#### [INSTRUCTIONS FOR THE TASK]
Only an exact repetition of the lines from the one holding "none -> pink 1x1 tile [252,142,320,197]" to the end of the data is wanted, with pictures left out.

#### [EXTRACTED INFORMATION]
• • •

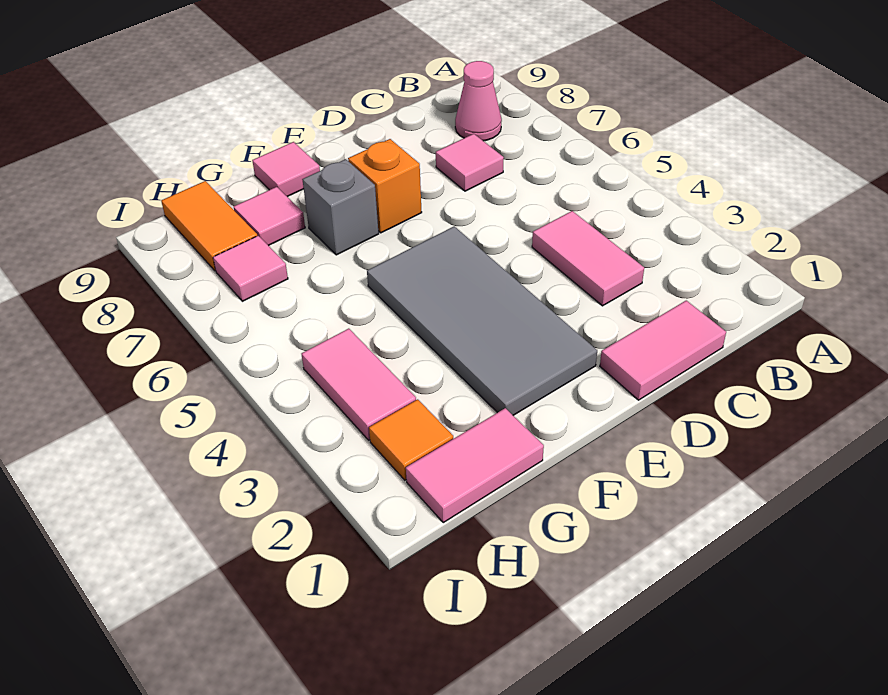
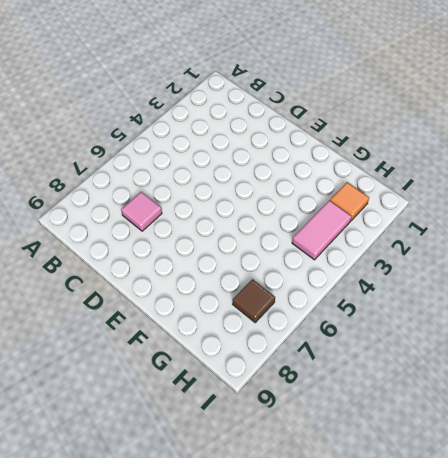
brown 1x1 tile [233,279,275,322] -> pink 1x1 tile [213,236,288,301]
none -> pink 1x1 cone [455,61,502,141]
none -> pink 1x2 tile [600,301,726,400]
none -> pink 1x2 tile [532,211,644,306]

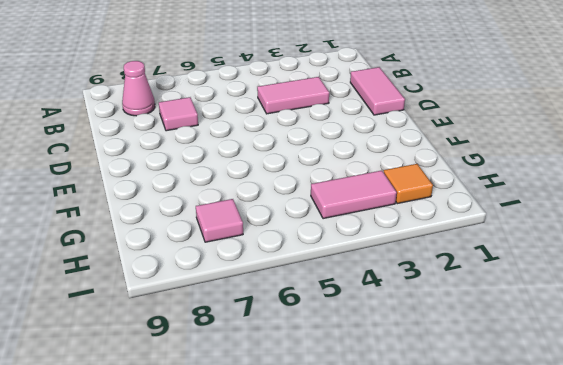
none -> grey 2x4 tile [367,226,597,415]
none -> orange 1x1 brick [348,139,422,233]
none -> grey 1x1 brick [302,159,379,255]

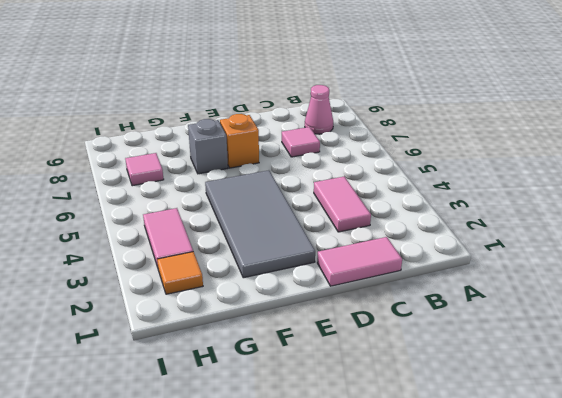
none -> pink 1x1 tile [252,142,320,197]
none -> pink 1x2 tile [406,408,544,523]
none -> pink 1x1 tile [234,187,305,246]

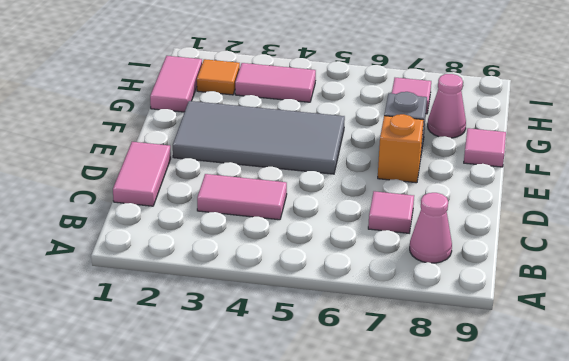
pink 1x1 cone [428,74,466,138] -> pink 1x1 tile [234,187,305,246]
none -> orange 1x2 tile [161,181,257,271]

• • •

#### [TASK SOLUTION]
none -> pink 1x1 tile [252,142,320,197]
none -> pink 1x2 tile [406,408,544,523]
none -> pink 1x1 tile [234,187,305,246]

pink 1x1 cone [428,74,466,138] -> pink 1x1 tile [234,187,305,246]
none -> orange 1x2 tile [161,181,257,271]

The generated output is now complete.